→ **EXERCISE BRIEF**:
Each line of the data must be given back verbatim, with pictures removed.

→ **DATA BELOW**:
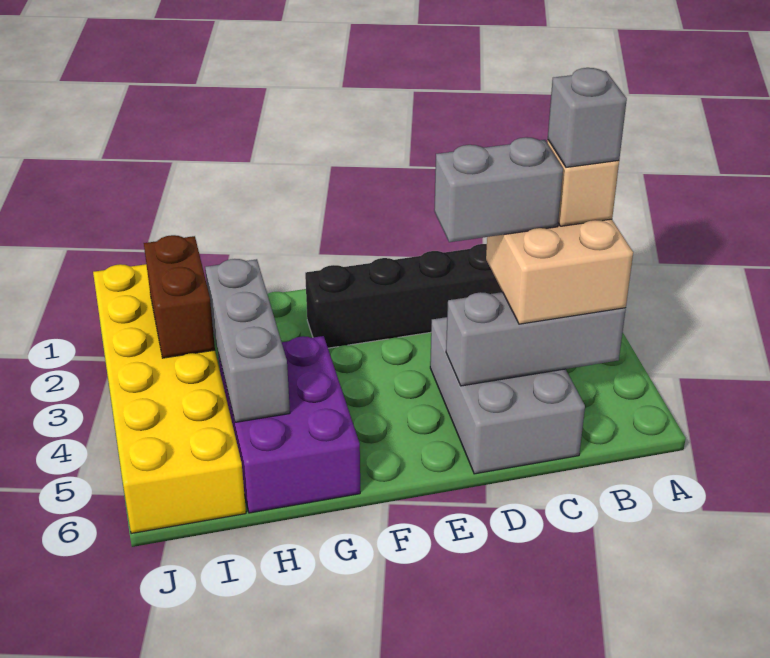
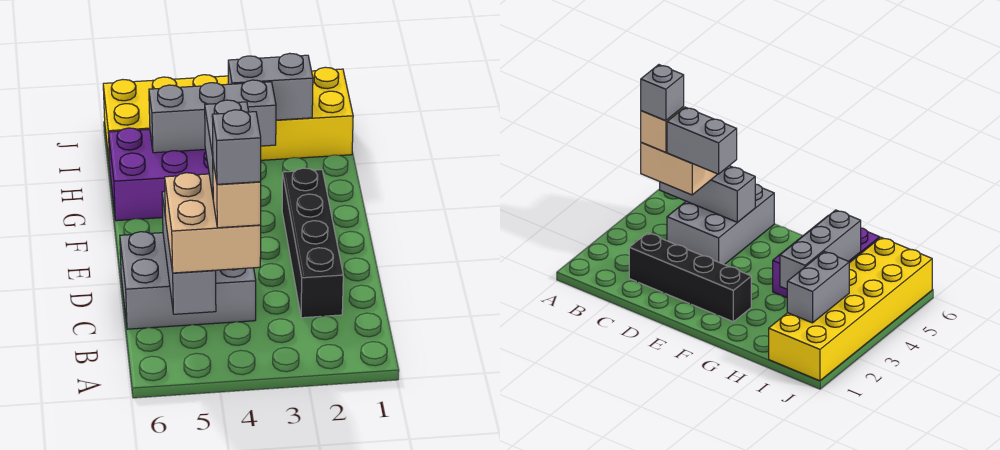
brown brick I2:I3 level 2 -> grey brick I2:I3 level 2

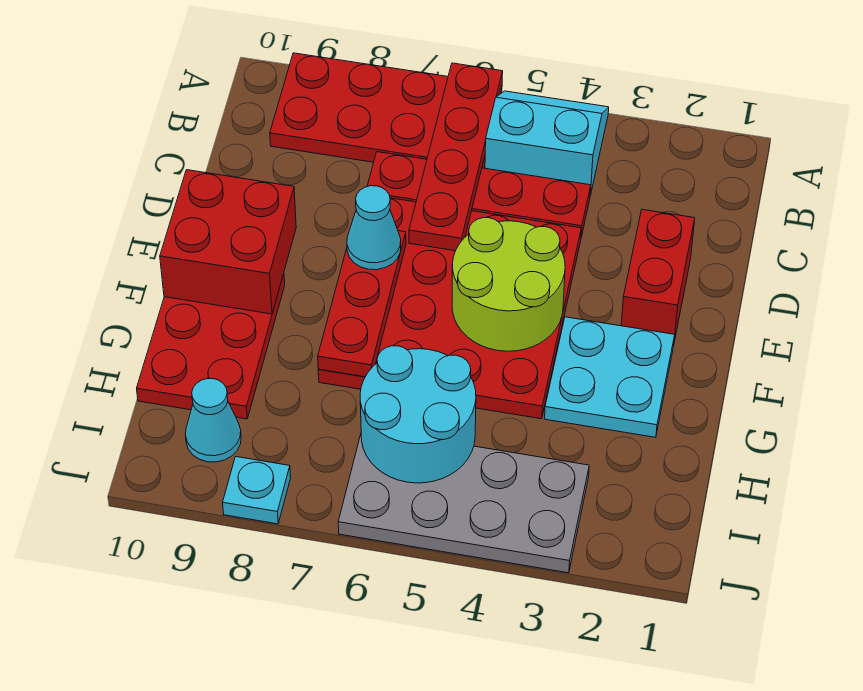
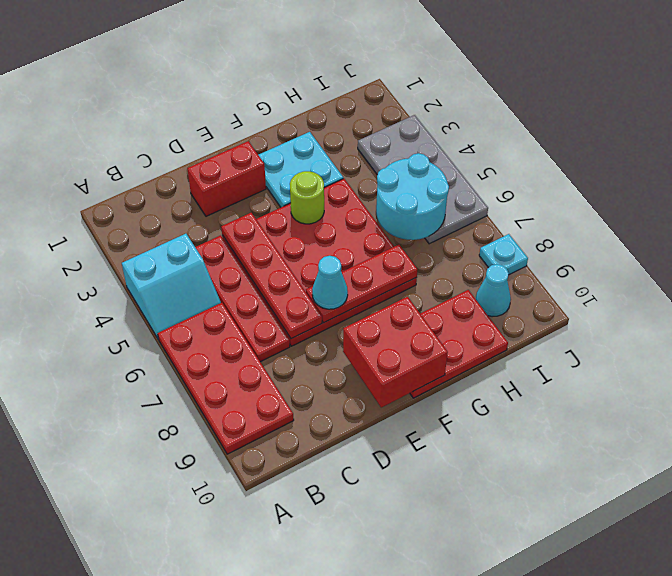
cyan slope A4:B5 level 1 top B -> cyan slope A4:B5 level 1 top 4
red plate A6:D6 level 2 -> red plate D4:D7 level 2
lime round brick E4:F5 level 2 -> lime round brick F4 level 2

→ **RESPONSE BELOW**:
brown brick I2:I3 level 2 -> grey brick I2:I3 level 2

cyan slope A4:B5 level 1 top B -> cyan slope A4:B5 level 1 top 4
red plate A6:D6 level 2 -> red plate D4:D7 level 2
lime round brick E4:F5 level 2 -> lime round brick F4 level 2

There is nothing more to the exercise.